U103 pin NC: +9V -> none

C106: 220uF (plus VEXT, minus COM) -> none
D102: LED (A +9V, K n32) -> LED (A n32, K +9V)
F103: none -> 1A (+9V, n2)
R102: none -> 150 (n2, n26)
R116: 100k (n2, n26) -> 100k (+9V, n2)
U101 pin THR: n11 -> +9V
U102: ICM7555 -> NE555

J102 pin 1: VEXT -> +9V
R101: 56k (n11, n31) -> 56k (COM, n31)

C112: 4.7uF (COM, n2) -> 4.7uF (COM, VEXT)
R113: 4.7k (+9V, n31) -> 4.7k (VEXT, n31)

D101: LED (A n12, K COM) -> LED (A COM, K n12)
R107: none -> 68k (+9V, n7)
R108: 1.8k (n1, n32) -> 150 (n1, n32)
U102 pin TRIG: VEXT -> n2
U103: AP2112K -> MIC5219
□ □ □
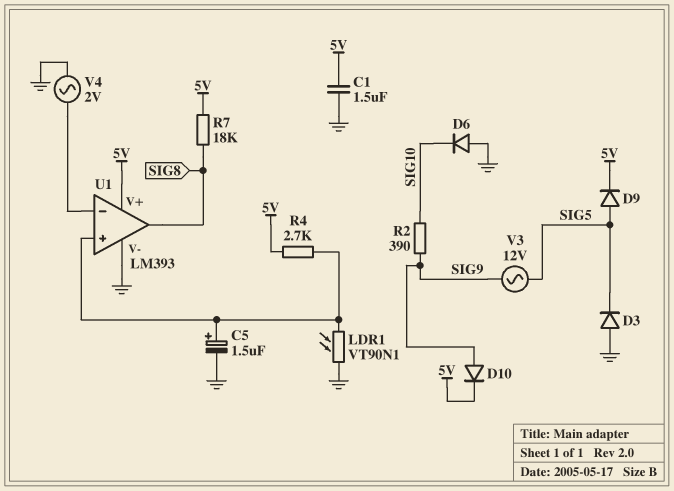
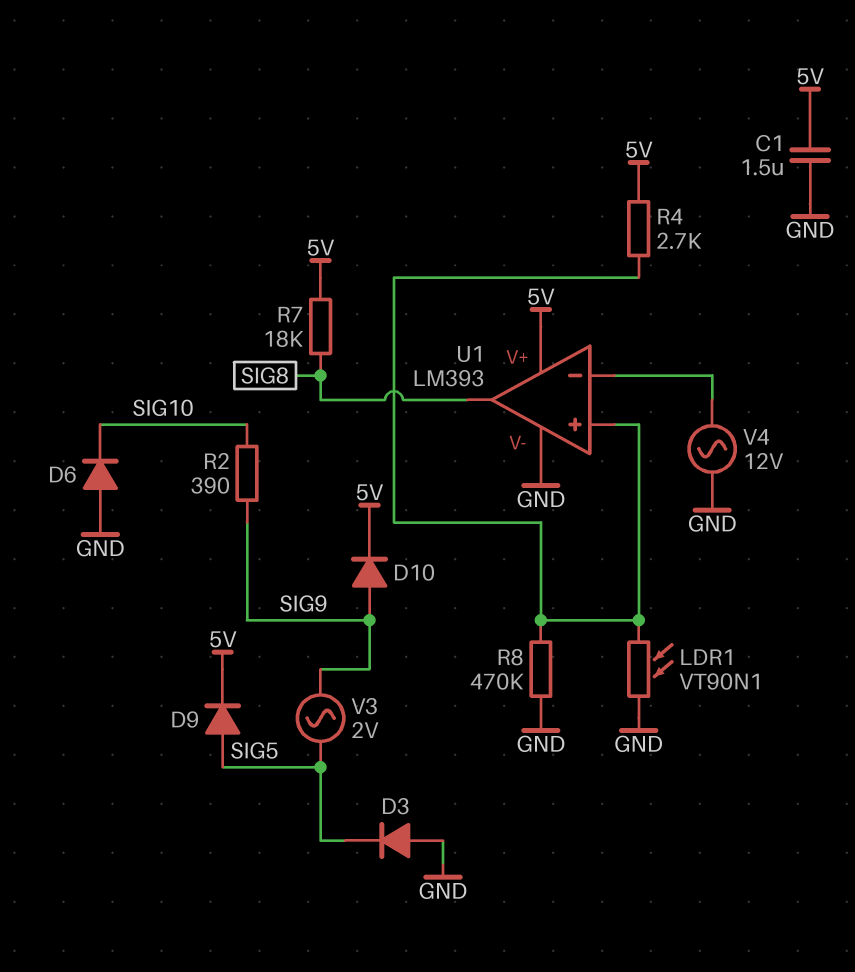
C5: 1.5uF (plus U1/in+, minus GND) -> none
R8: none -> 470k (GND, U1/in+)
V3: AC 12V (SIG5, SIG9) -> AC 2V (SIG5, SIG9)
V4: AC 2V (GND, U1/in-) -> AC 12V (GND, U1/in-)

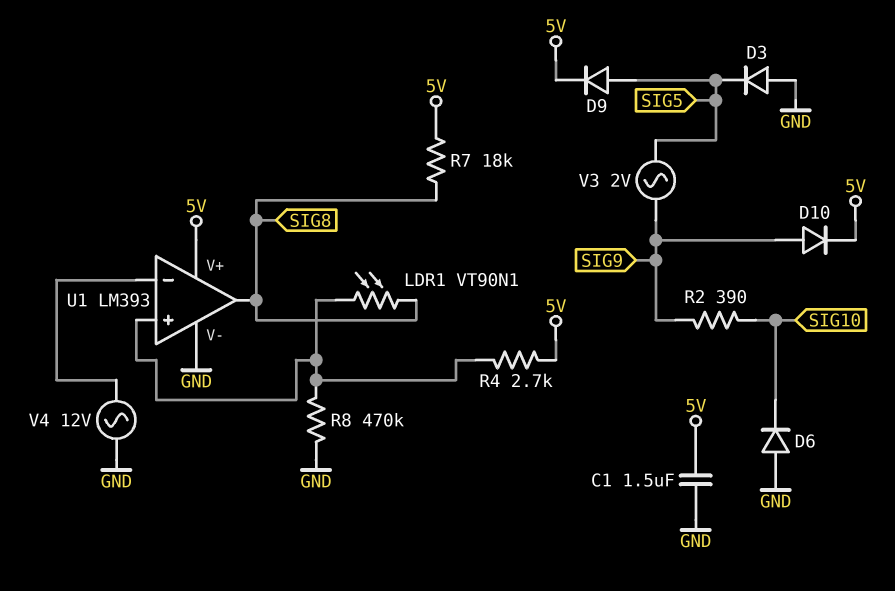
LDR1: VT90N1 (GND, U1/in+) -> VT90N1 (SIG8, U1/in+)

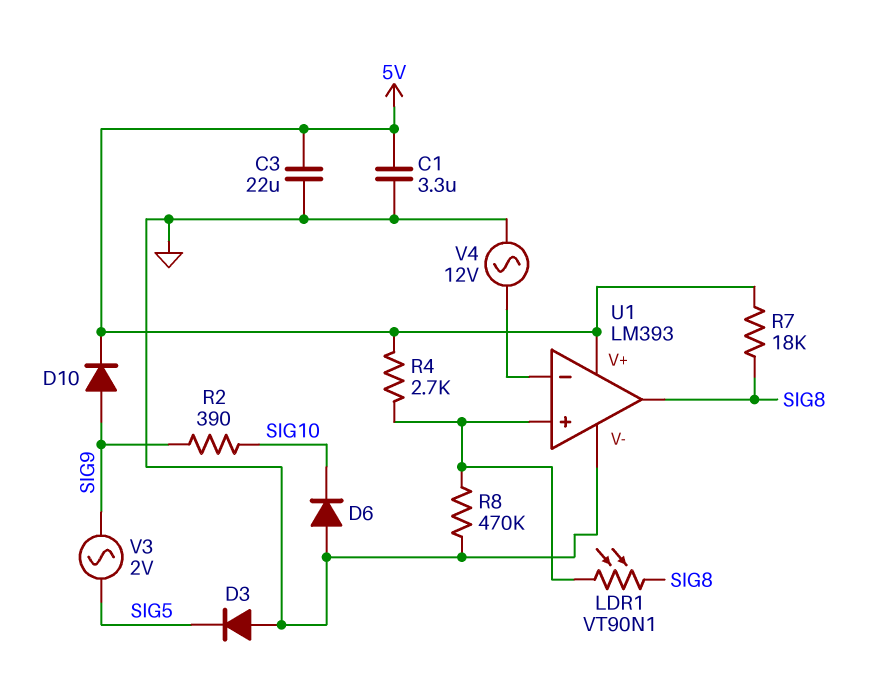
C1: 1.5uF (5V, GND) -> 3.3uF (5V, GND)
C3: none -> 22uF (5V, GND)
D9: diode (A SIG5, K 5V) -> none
□ □ □
Filter the entries above down to the lines containing the word "VEXT".

* Solution below *
C106: 220uF (plus VEXT, minus COM) -> none
J102 pin 1: VEXT -> +9V
C112: 4.7uF (COM, n2) -> 4.7uF (COM, VEXT)
R113: 4.7k (+9V, n31) -> 4.7k (VEXT, n31)
U102 pin TRIG: VEXT -> n2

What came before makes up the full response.